▸ **WORK TO BE COMPLETED**: Please keep the pictures out and write out exactly the lines from the first in the data below through the one containing "(447, 298) = (440, 205): white", both included.

===== DATA UNDER STUDY

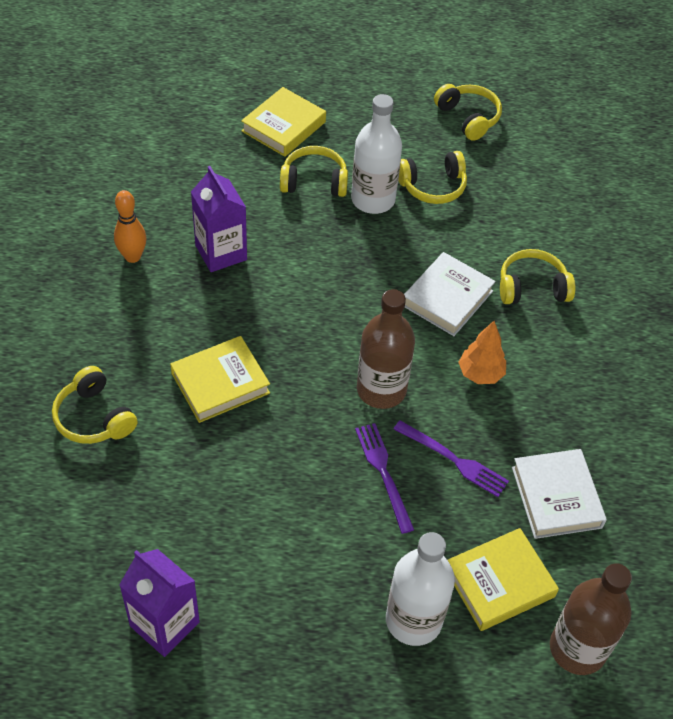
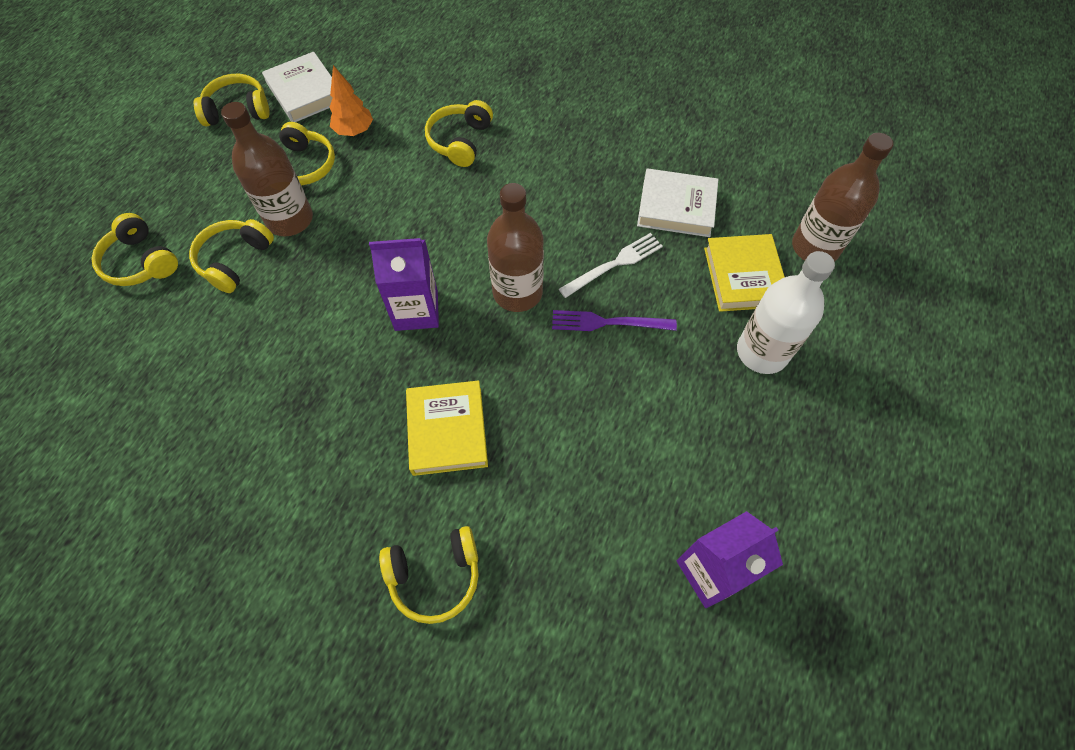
camera: 65 degrees left, 10 degrees up
(132, 257) = (231, 470): orange bowling pin -> none
(221, 252) = (277, 377): purple carton -> purple carton (416, 310)
(283, 126) = (141, 262): yellow book -> yellow headphones
(373, 199) = (290, 219): white bottle -> brown bottle
(447, 298) = (440, 205): white book -> white book (305, 92)
(454, 460) = (614, 264): purple fork -> white fork
(480, 374) = (534, 212): orange tree -> orange tree (354, 131)

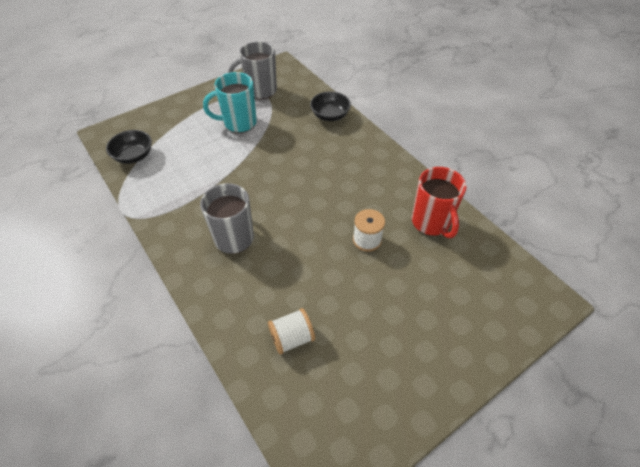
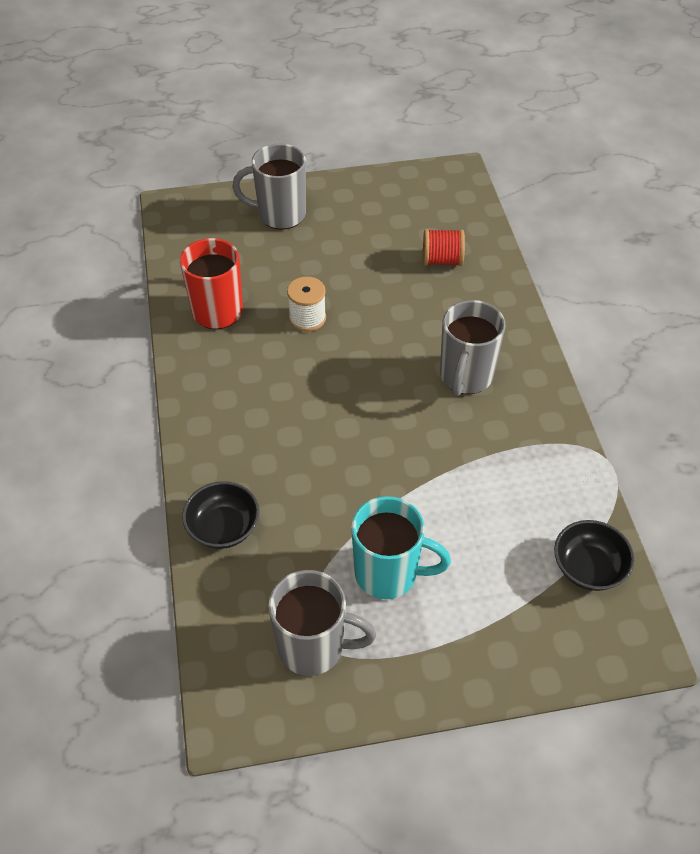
camera: 155 degrees left, 0 degrees up
(292, 338) = (442, 260): white spool -> red spool
(460, 331) = (280, 215): none -> grey mug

==========

▸ **FINISHED EXERCISE**:
camera: 65 degrees left, 10 degrees up
(132, 257) = (231, 470): orange bowling pin -> none
(221, 252) = (277, 377): purple carton -> purple carton (416, 310)
(283, 126) = (141, 262): yellow book -> yellow headphones
(373, 199) = (290, 219): white bottle -> brown bottle
(447, 298) = (440, 205): white book -> white book (305, 92)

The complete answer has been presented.